▶ **What the exercise asks**: Extract the lines from the first one in the records below through the line containing "black heart (no.", keeping both ends and leaving out any pictures.

# # #

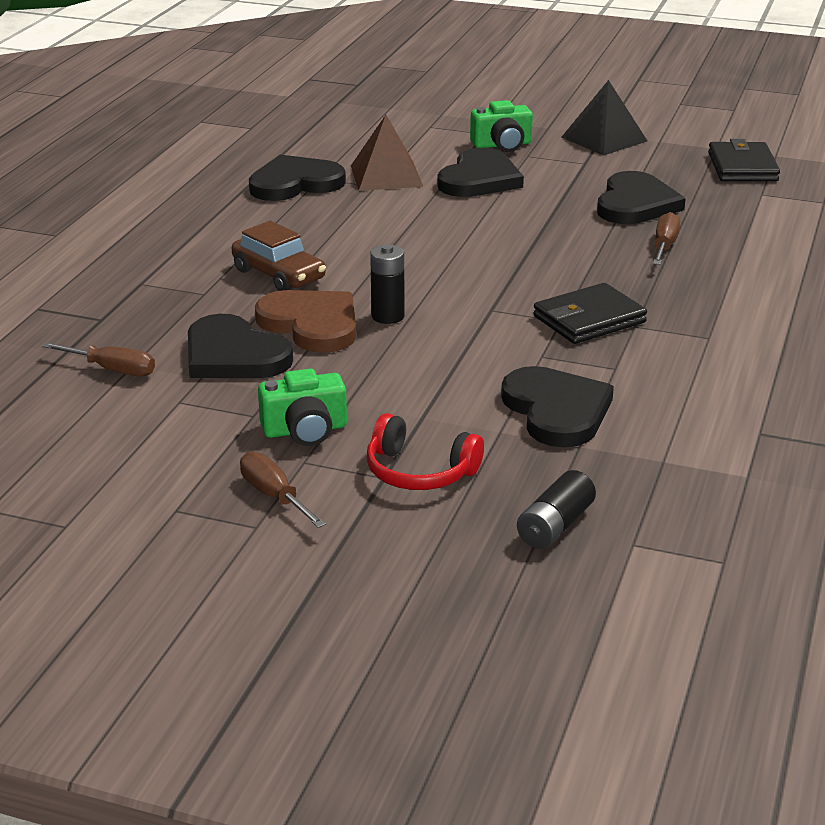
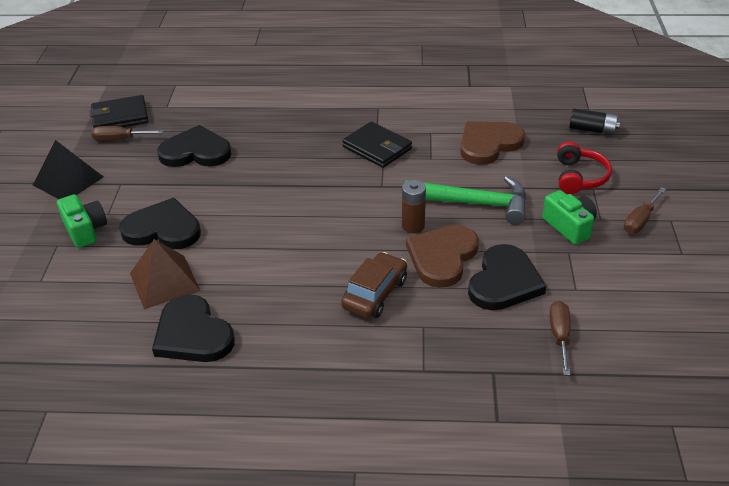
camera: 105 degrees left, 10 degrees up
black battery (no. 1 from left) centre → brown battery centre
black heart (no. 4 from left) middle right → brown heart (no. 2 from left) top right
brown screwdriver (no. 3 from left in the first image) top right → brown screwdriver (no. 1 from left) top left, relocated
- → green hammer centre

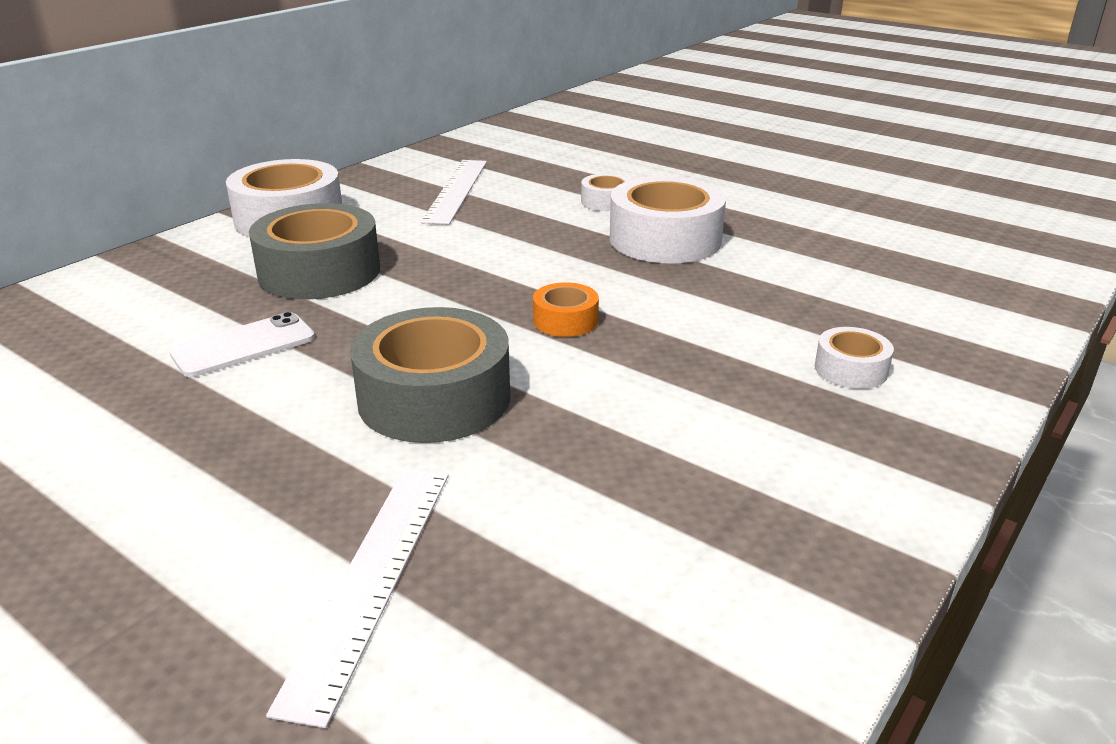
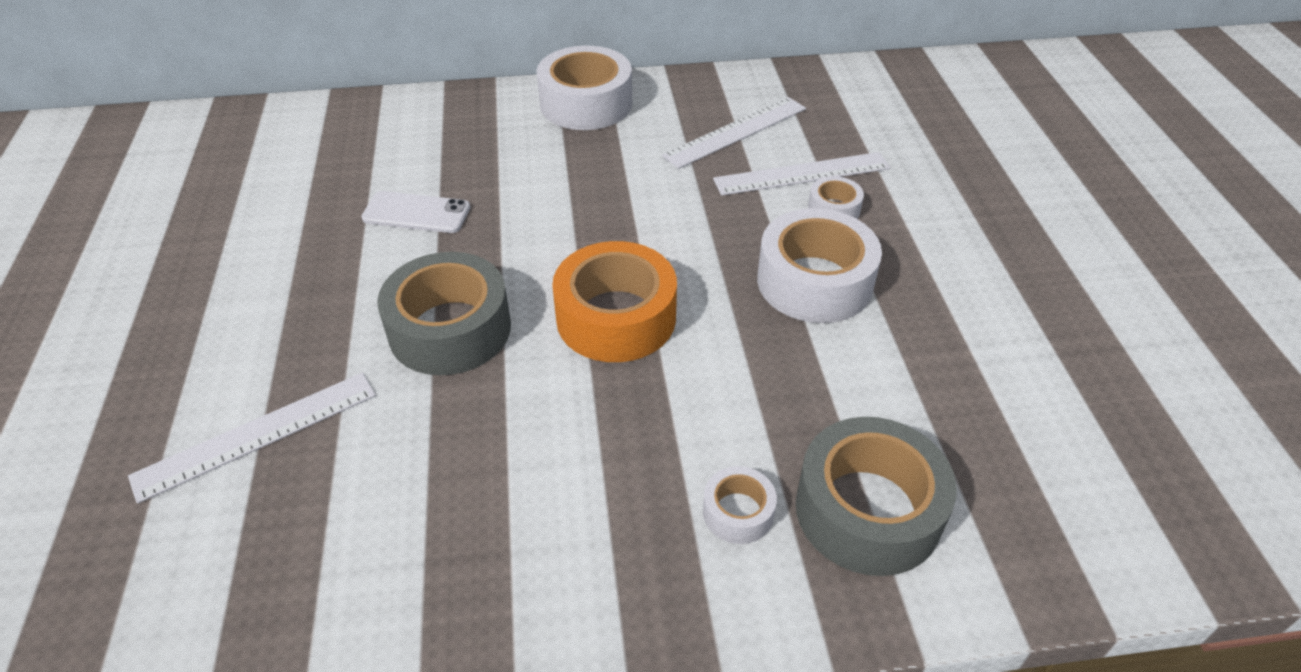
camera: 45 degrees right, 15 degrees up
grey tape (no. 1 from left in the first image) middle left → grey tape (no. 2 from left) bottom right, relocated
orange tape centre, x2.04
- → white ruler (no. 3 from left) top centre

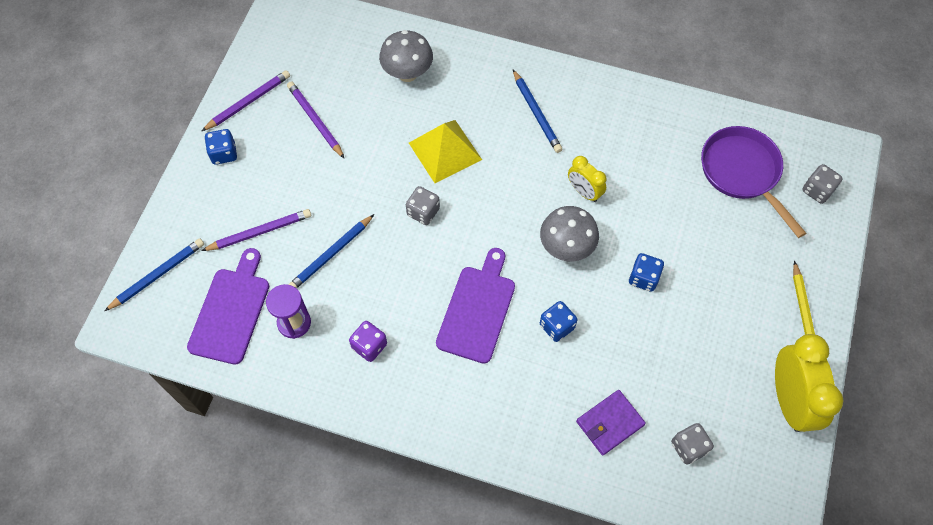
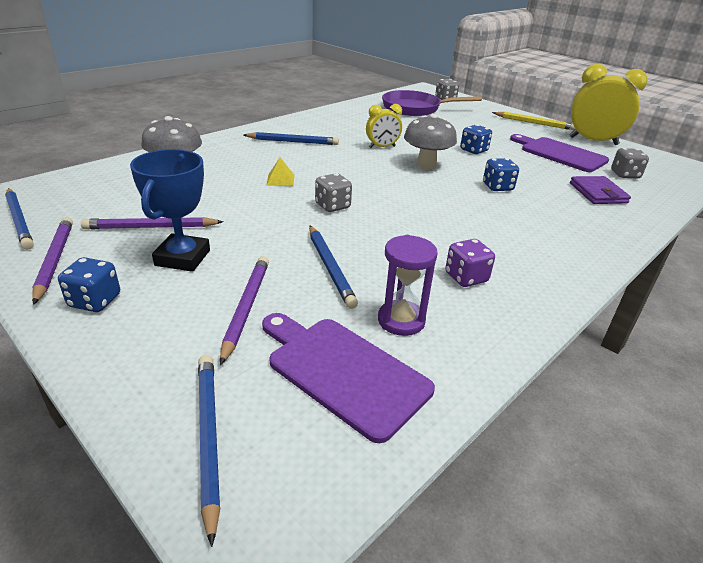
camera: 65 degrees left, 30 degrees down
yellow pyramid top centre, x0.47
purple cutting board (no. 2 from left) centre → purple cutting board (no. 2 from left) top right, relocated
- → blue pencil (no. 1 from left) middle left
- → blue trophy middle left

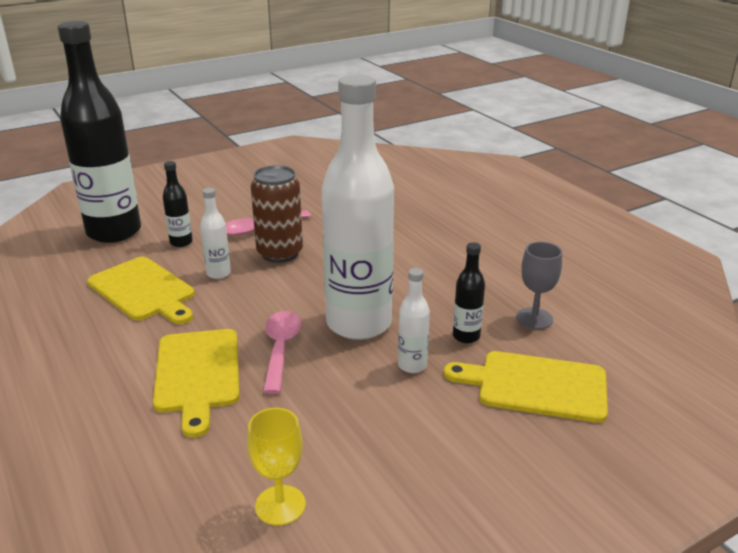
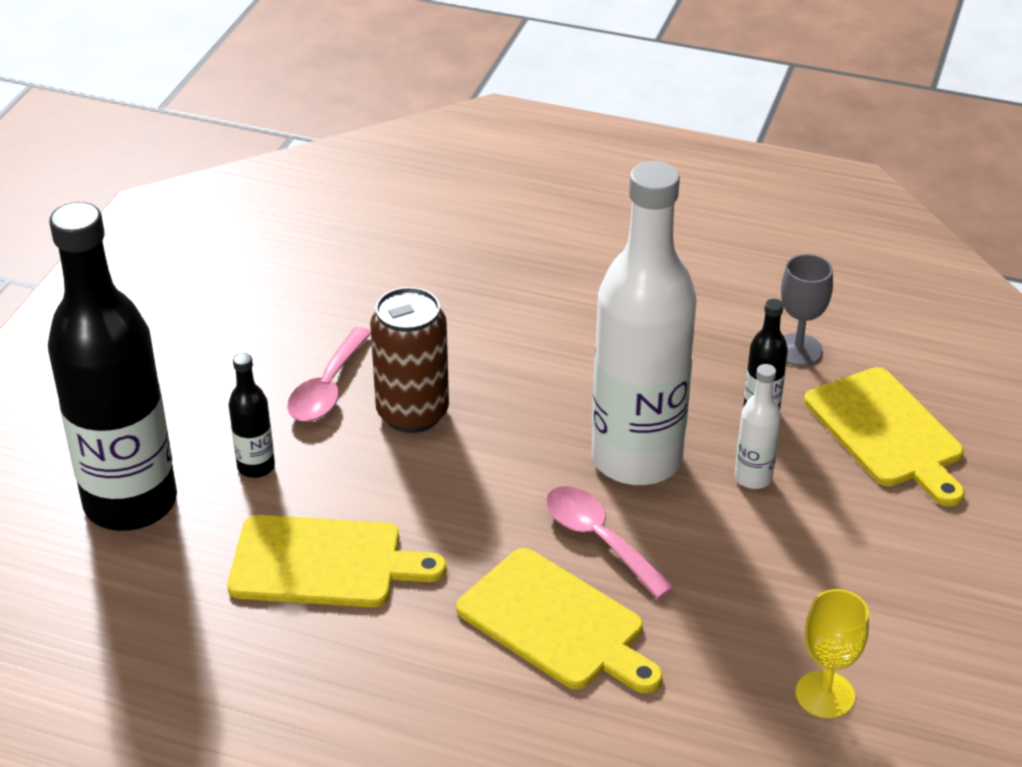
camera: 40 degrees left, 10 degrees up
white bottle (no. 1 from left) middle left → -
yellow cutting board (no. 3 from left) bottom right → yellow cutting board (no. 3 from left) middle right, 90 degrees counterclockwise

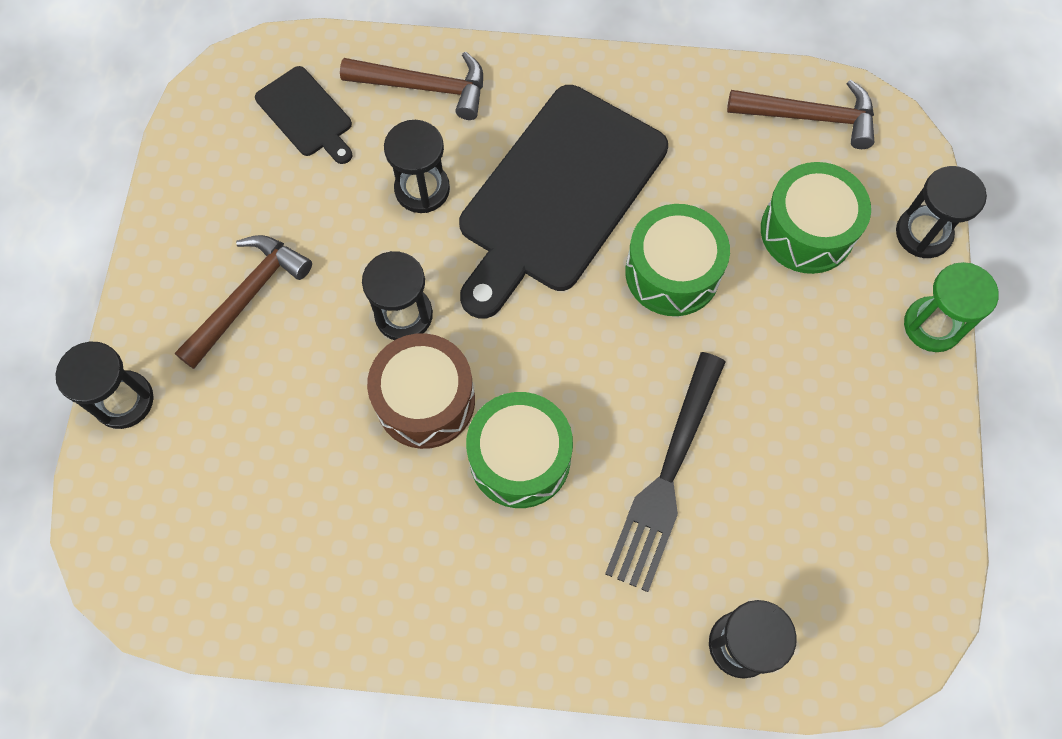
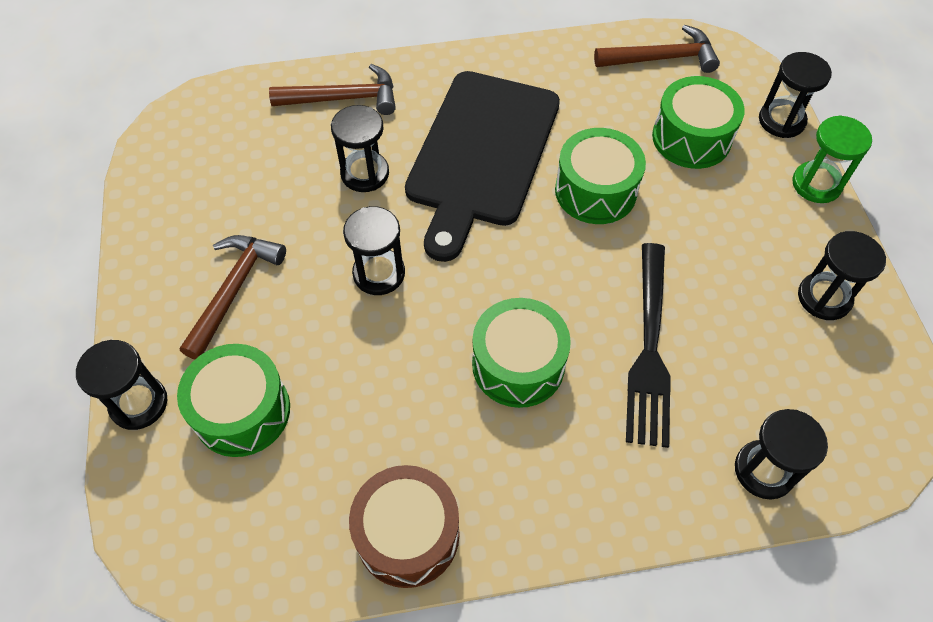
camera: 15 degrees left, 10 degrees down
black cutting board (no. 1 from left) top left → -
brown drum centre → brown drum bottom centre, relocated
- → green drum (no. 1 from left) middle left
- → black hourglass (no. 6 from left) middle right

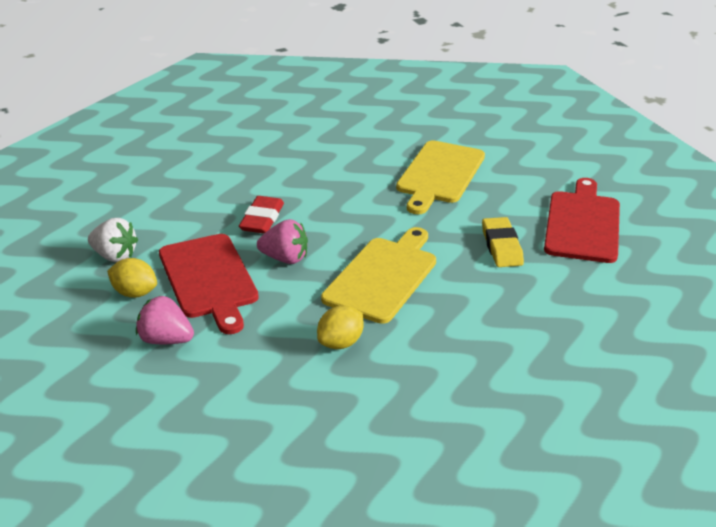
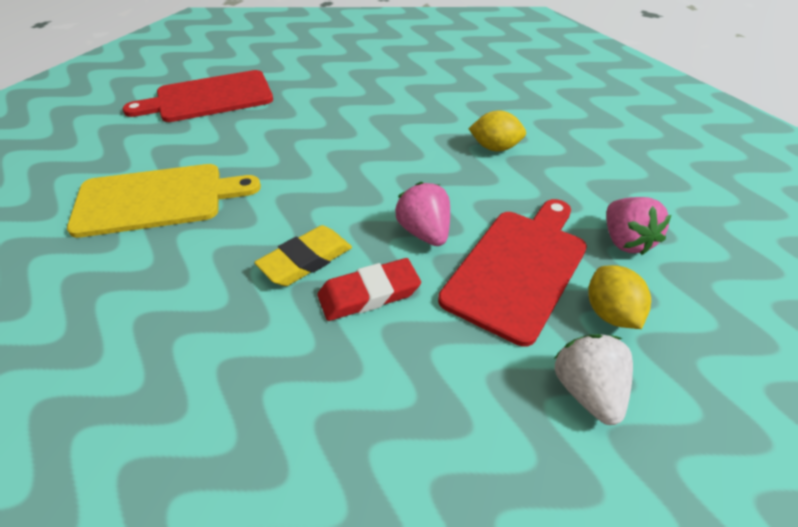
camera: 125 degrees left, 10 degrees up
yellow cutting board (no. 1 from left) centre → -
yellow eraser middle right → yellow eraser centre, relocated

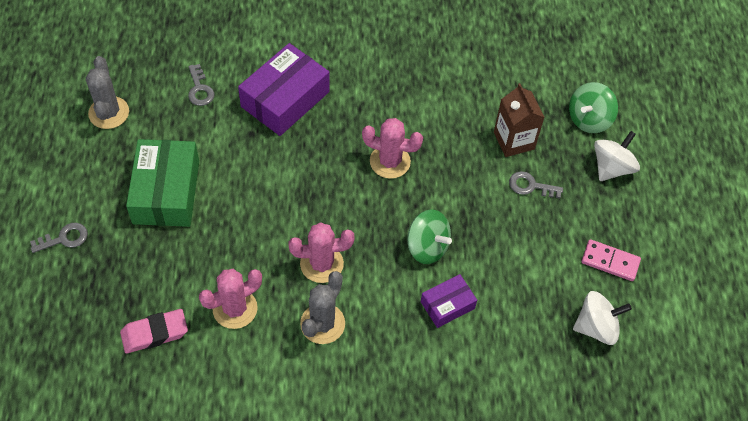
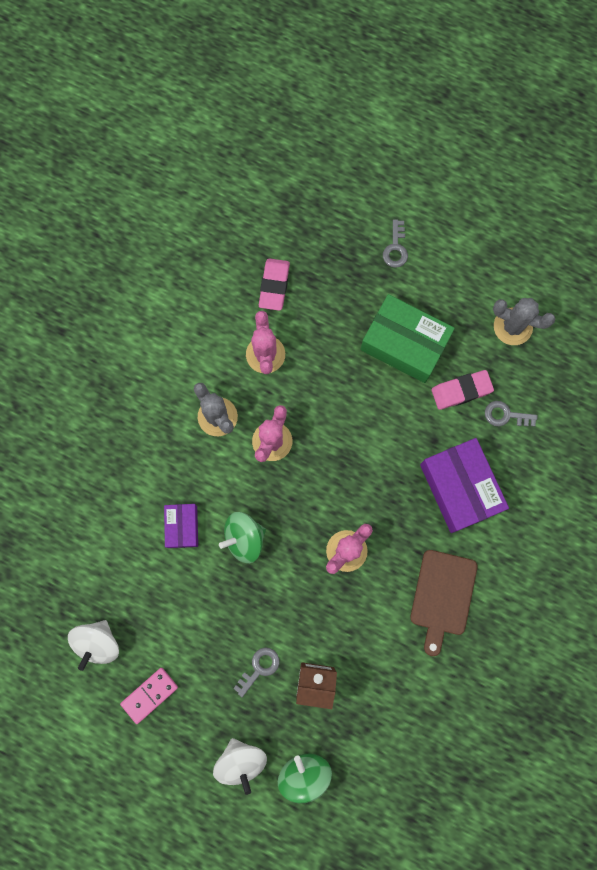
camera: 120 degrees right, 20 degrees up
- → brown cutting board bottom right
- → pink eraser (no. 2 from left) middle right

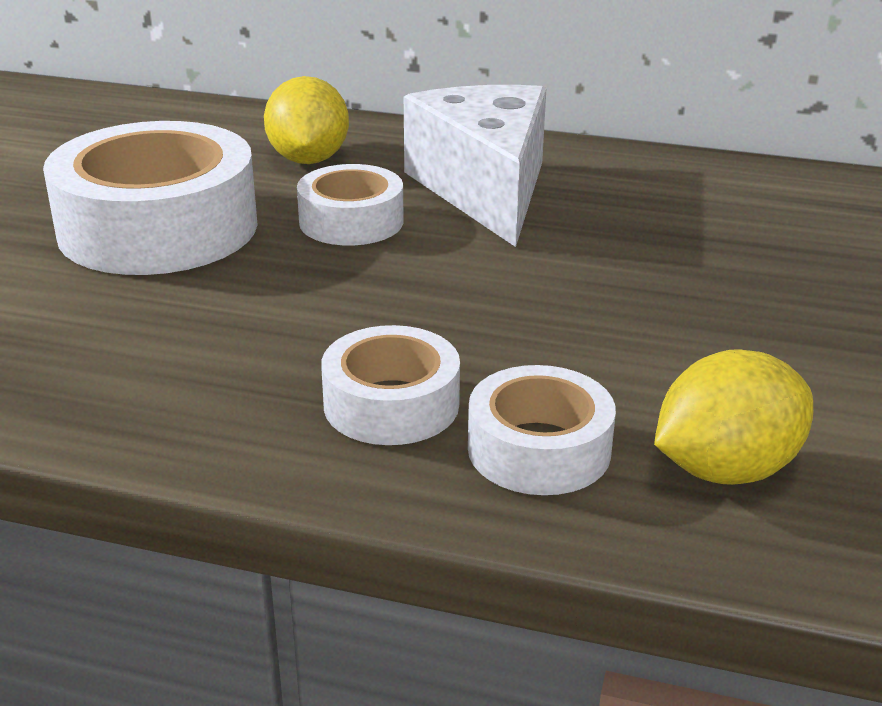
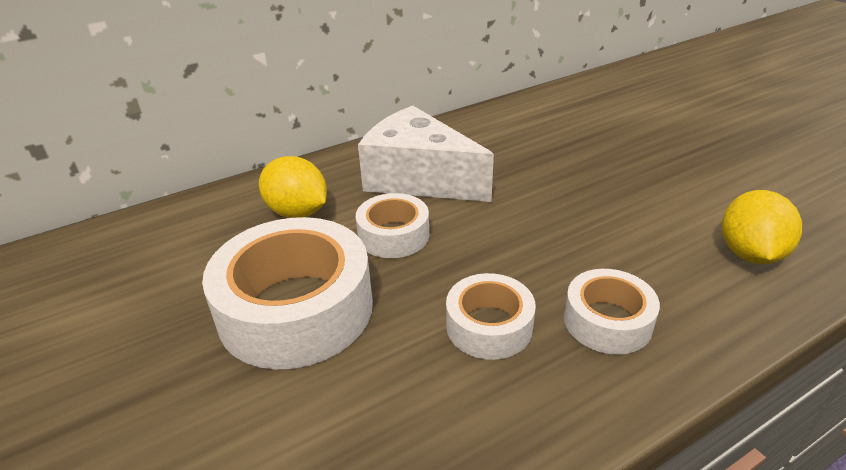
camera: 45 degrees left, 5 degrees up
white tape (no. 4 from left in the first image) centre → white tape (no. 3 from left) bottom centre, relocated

# # #

▶ **Answer box**:
camera: 105 degrees left, 10 degrees up
black battery (no. 1 from left) centre → brown battery centre
black heart (no. 4 from left) middle right → brown heart (no. 2 from left) top right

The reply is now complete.